→ **EXCERPTED RECORDS**

- Opening Delimiter -

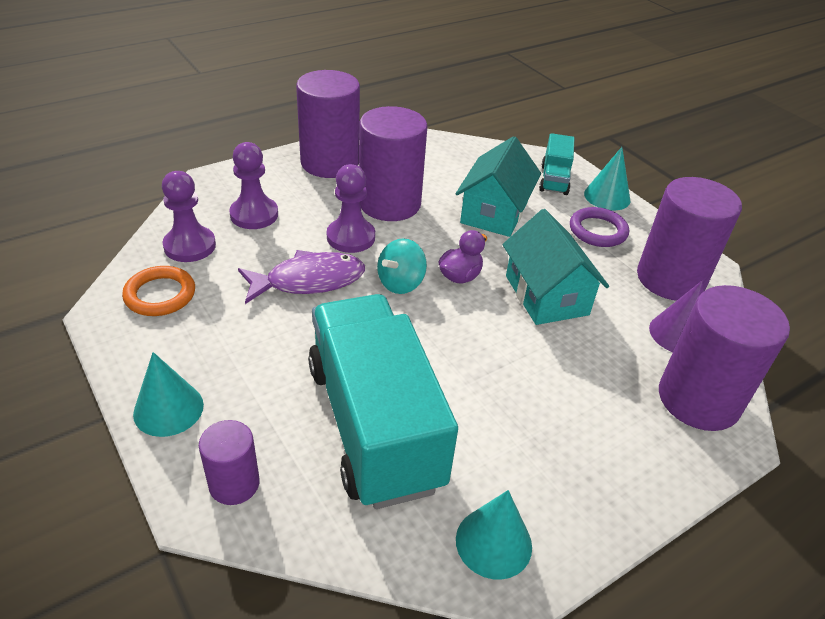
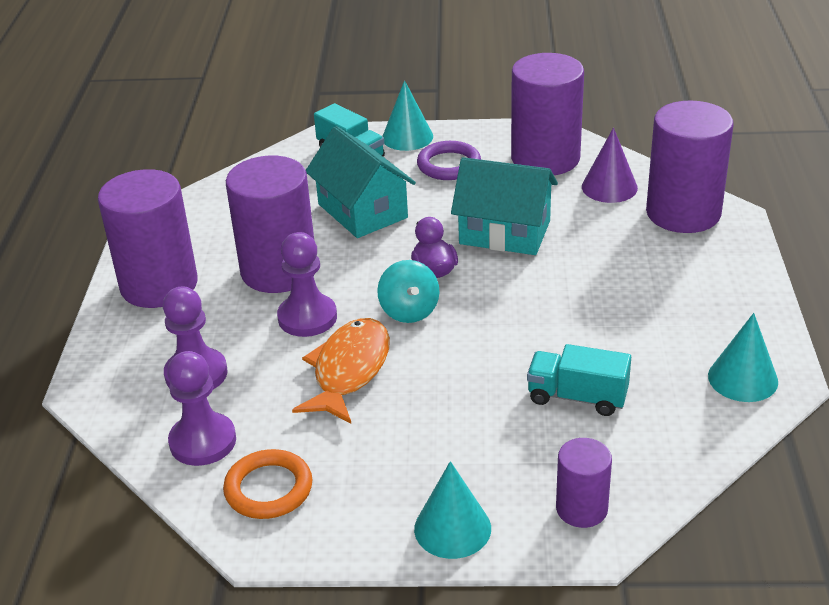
camera: 50 degrees left, 5 degrees down
purple fish [238,250,365,304] -> orange fish [292,318,390,424]
turquoise truck [308,294,458,509] -> turquoise truck [527,344,631,416], size x0.45

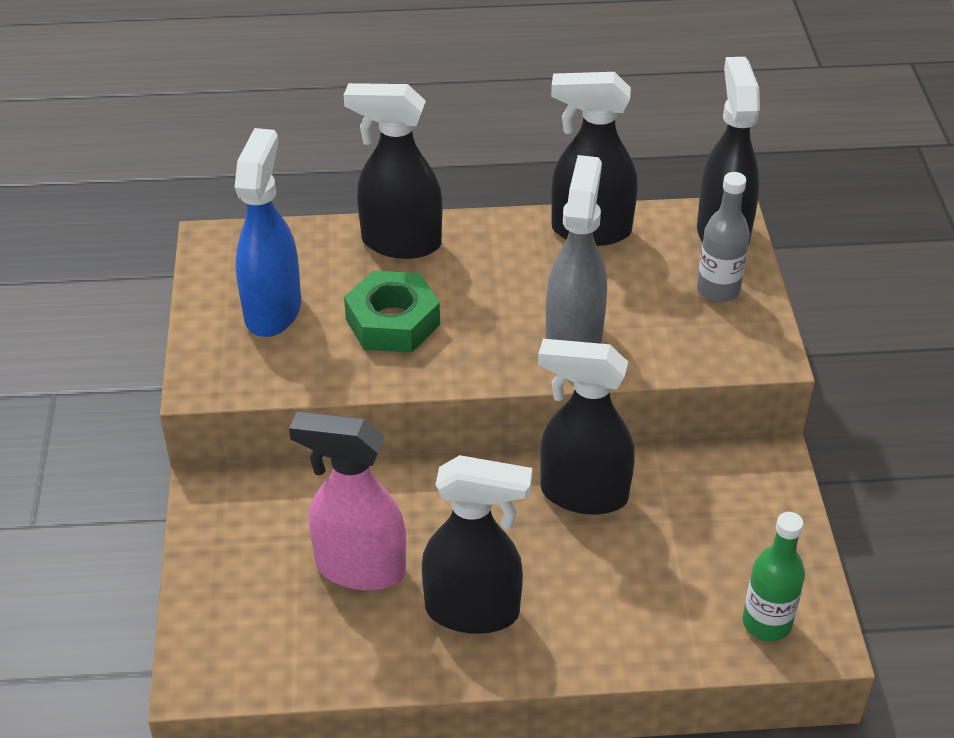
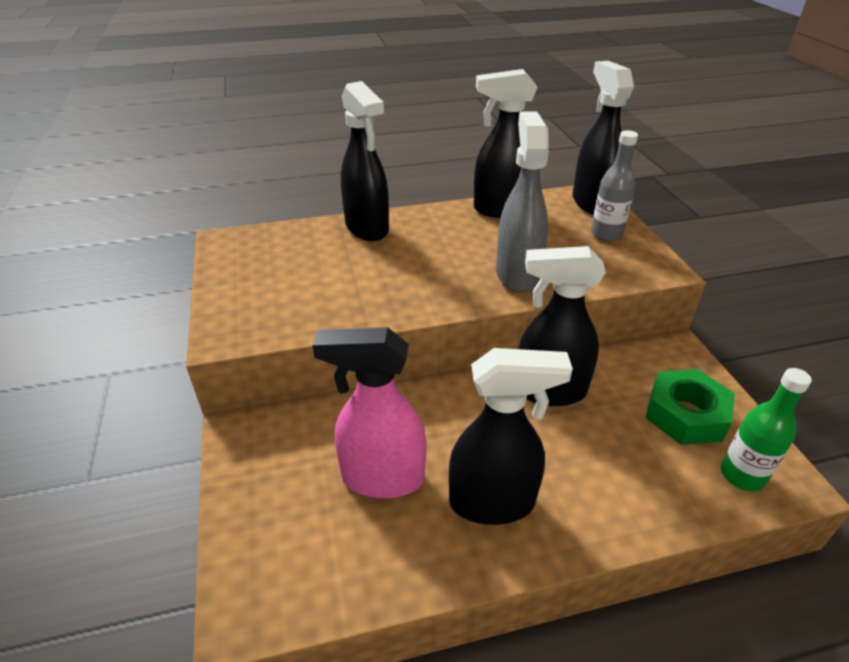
camera: 10 degrees left, 5 degrees down
blue spray bottle [235,128,301,337] -> none
black spray bottle [344,83,442,259] -> black spray bottle turned 120 degrees counterclockwise [341,81,389,241]
green nut [344,271,440,352] -> green nut moved to [645,369,735,445]

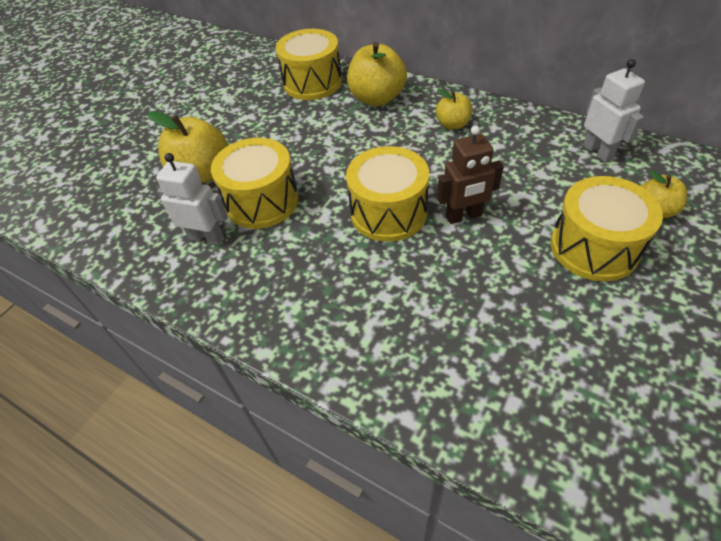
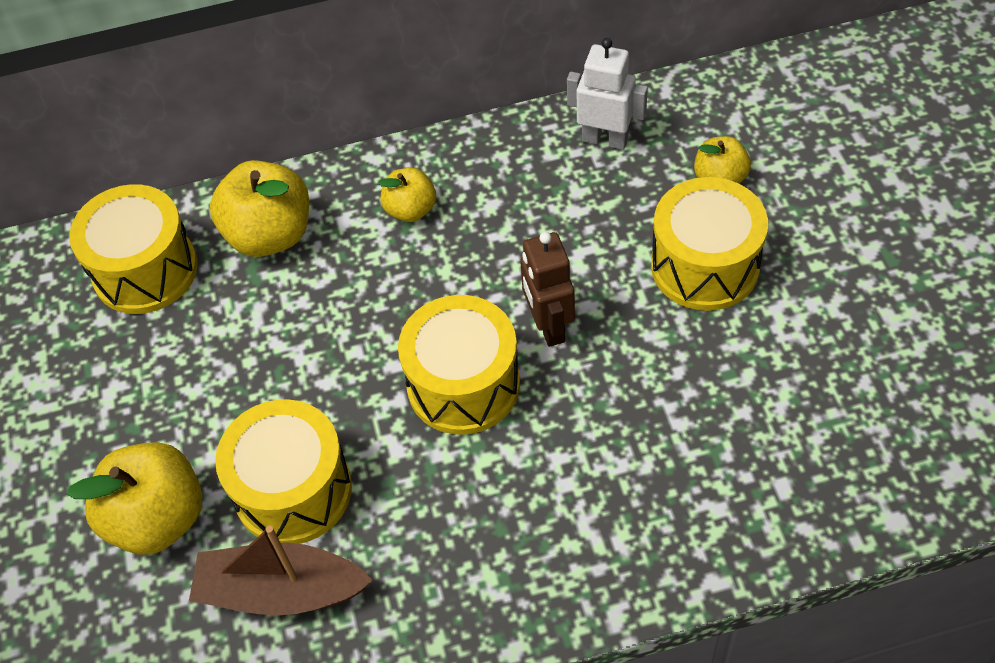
camera: 45 degrees left, 5 degrees up
white robot [156,153,227,245] -> brown boat [189,526,373,616]
brown robot [437,126,504,224] -> brown robot turned 135 degrees clockwise [520,232,575,347]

- Closing Delimiter -

→ **ASSIGNMENT**
Output the records above exactly as they are, leaving out the pictures.

→ **EXERCISE SOLUTION**
camera: 50 degrees left, 5 degrees down
purple fish [238,250,365,304] -> orange fish [292,318,390,424]
turquoise truck [308,294,458,509] -> turquoise truck [527,344,631,416], size x0.45

camera: 10 degrees left, 5 degrees down
blue spray bottle [235,128,301,337] -> none
black spray bottle [344,83,442,259] -> black spray bottle turned 120 degrees counterclockwise [341,81,389,241]
green nut [344,271,440,352] -> green nut moved to [645,369,735,445]

camera: 45 degrees left, 5 degrees up
white robot [156,153,227,245] -> brown boat [189,526,373,616]
brown robot [437,126,504,224] -> brown robot turned 135 degrees clockwise [520,232,575,347]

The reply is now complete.